About this exercise: For the entries that follow, retype exactly the lines from the one containing "What objects are" to the one containing "Identify features in", inclusive, and only those. Images stay out of the copy.

Task input:
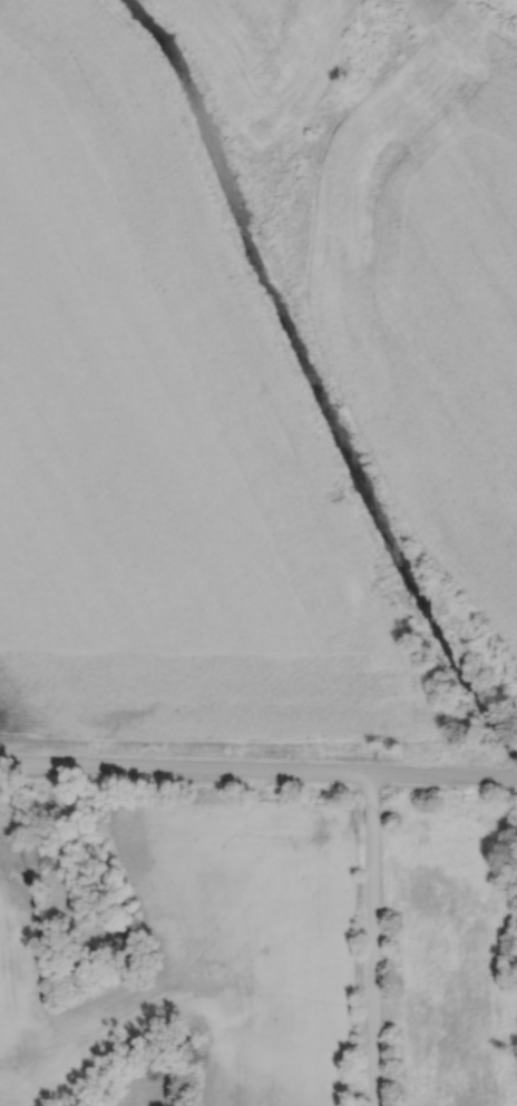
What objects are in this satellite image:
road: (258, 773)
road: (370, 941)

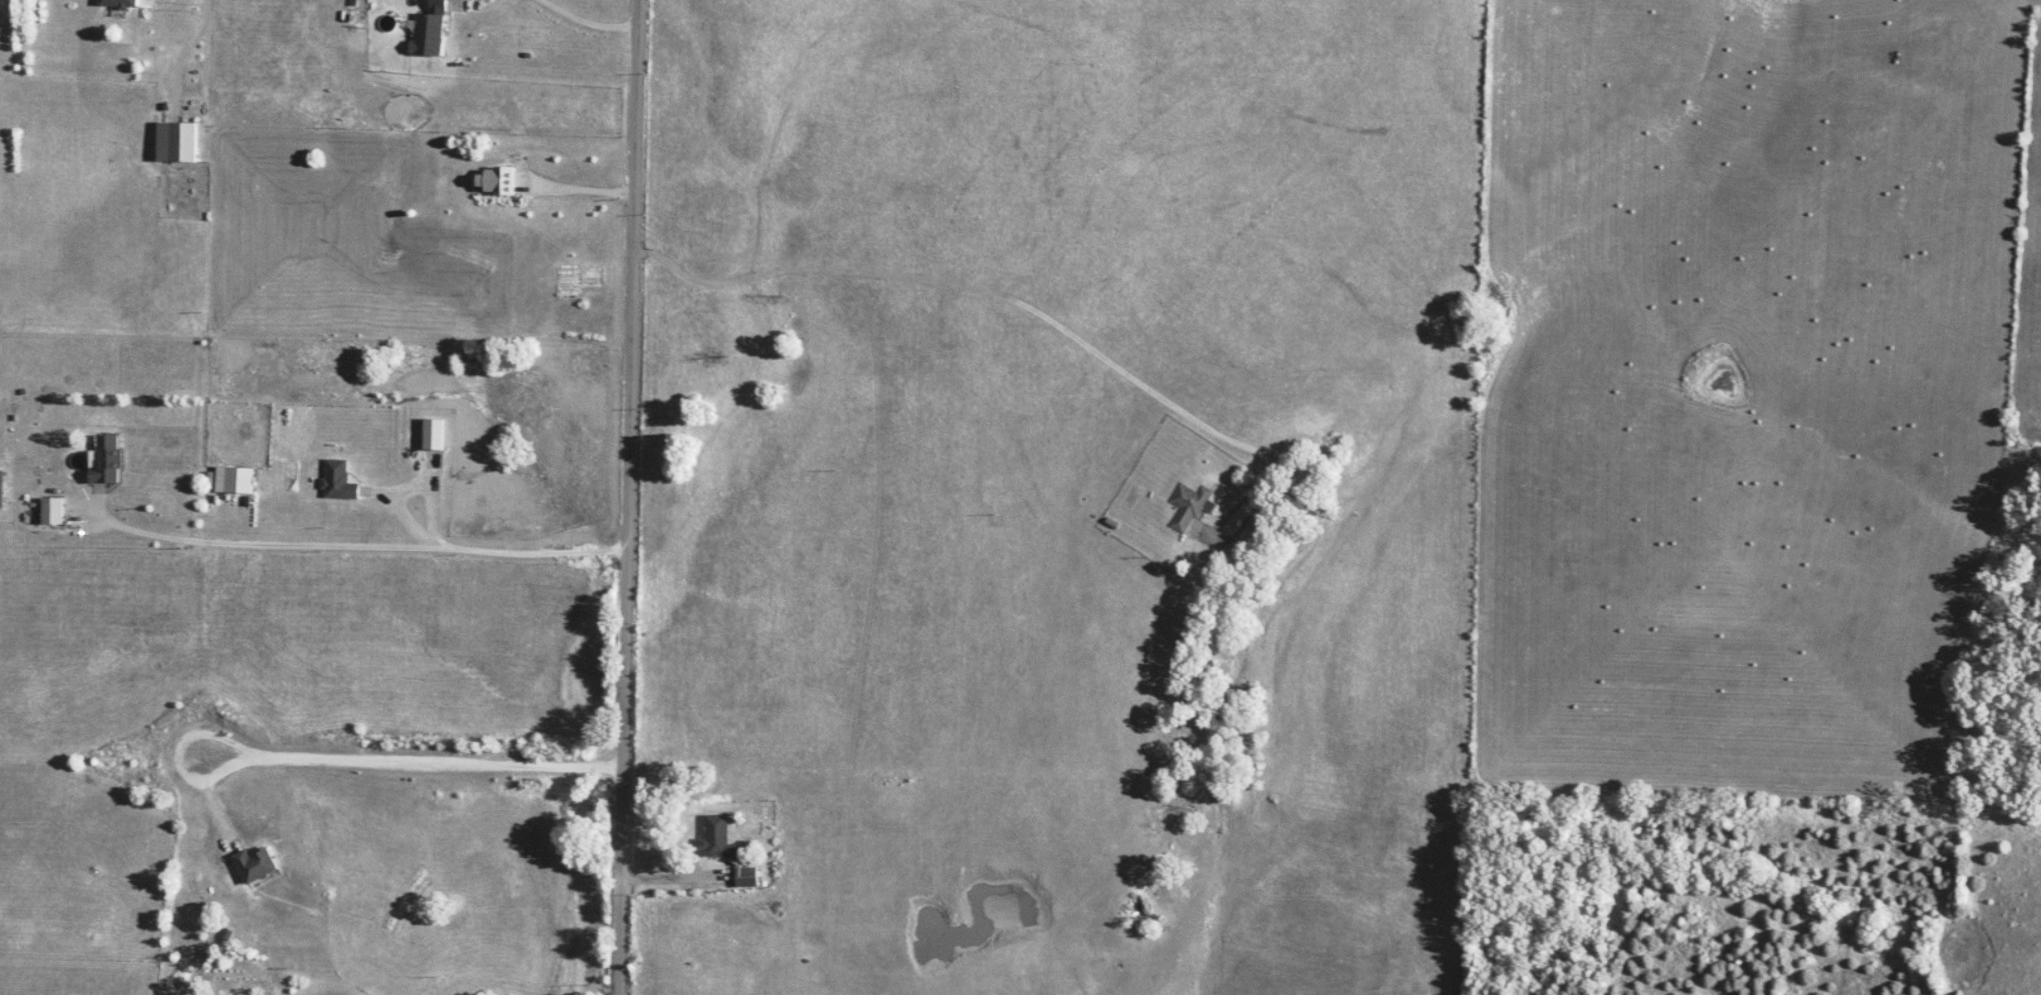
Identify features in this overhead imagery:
==
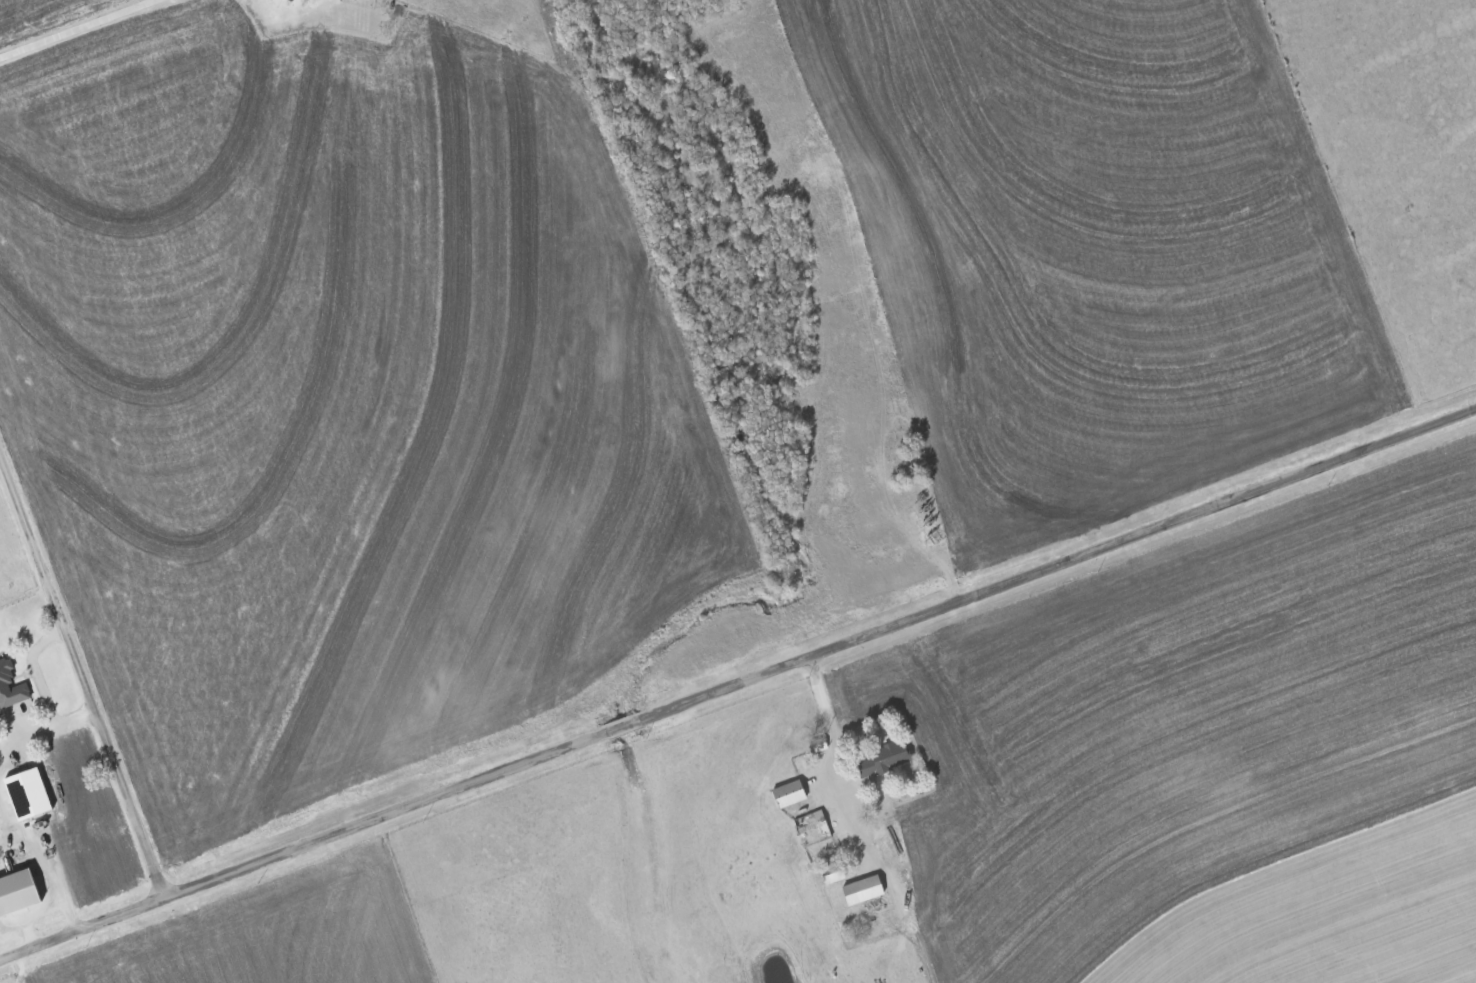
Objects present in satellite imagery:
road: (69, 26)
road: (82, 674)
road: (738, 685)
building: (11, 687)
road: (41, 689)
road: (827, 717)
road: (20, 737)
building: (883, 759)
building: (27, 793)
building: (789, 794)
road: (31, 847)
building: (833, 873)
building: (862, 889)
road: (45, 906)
--
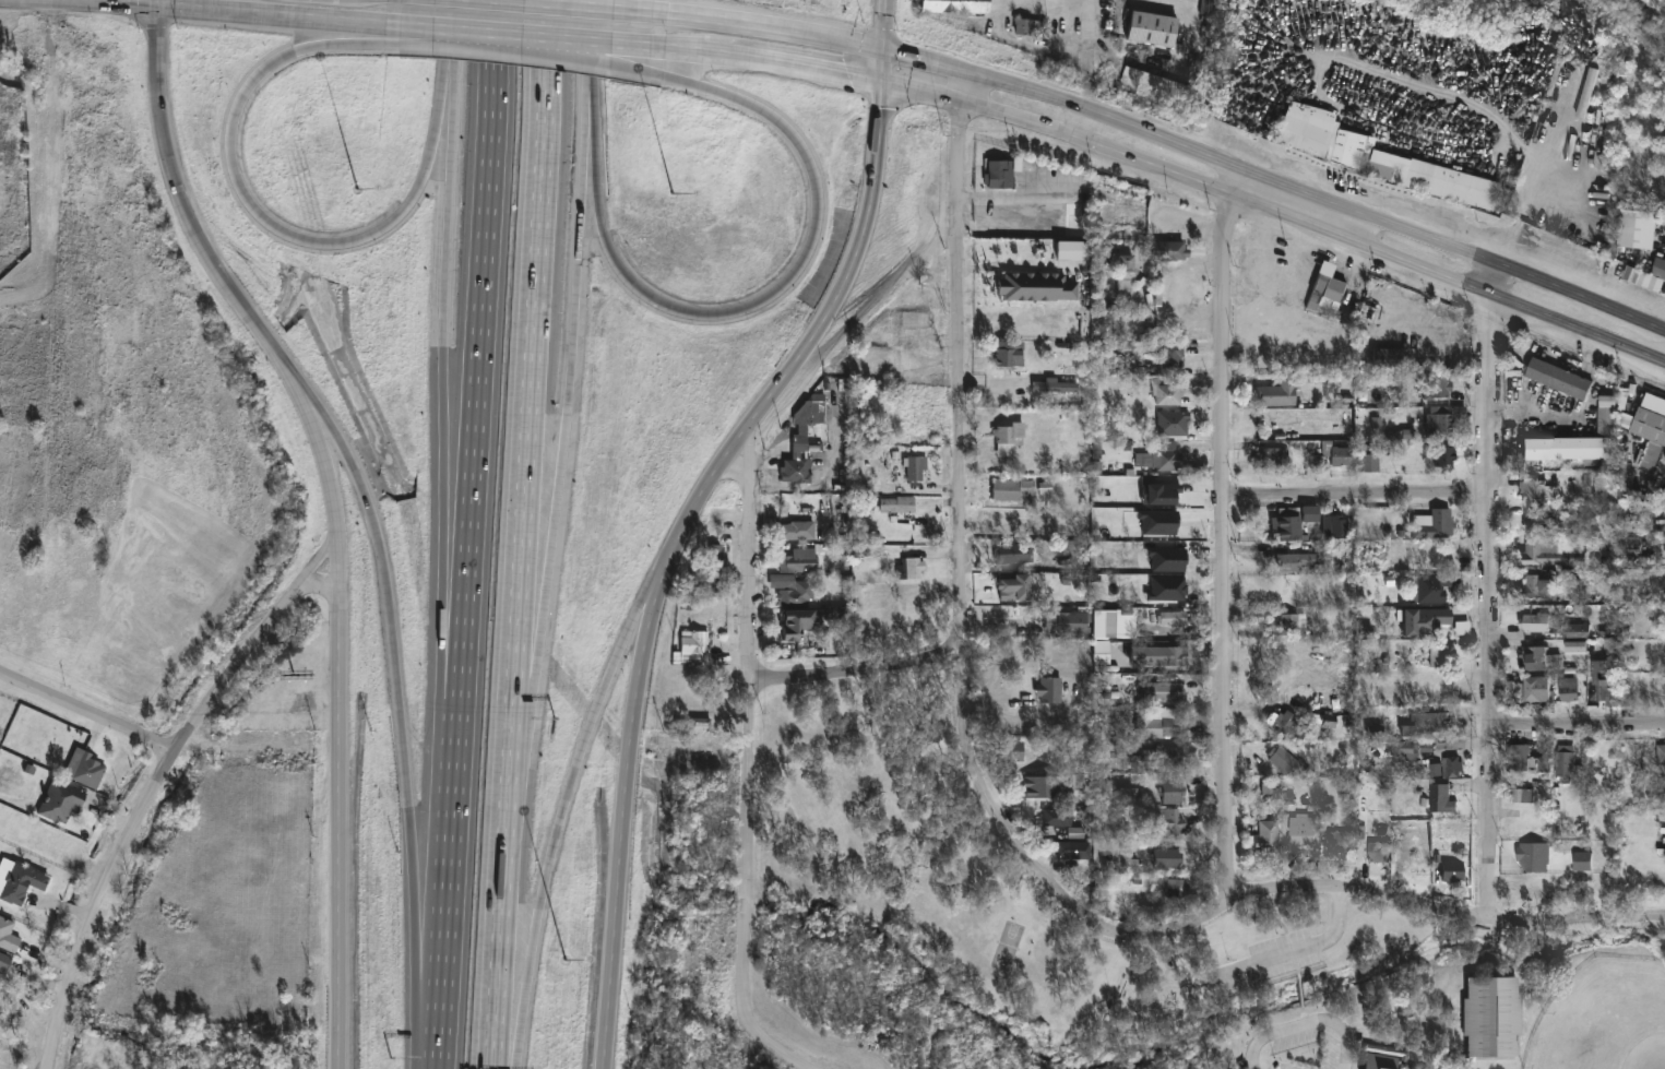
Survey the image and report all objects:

Problem solution:
What objects are in this satellite image:
road: (258, 773)
road: (370, 941)

Identify features in this overhead imagery:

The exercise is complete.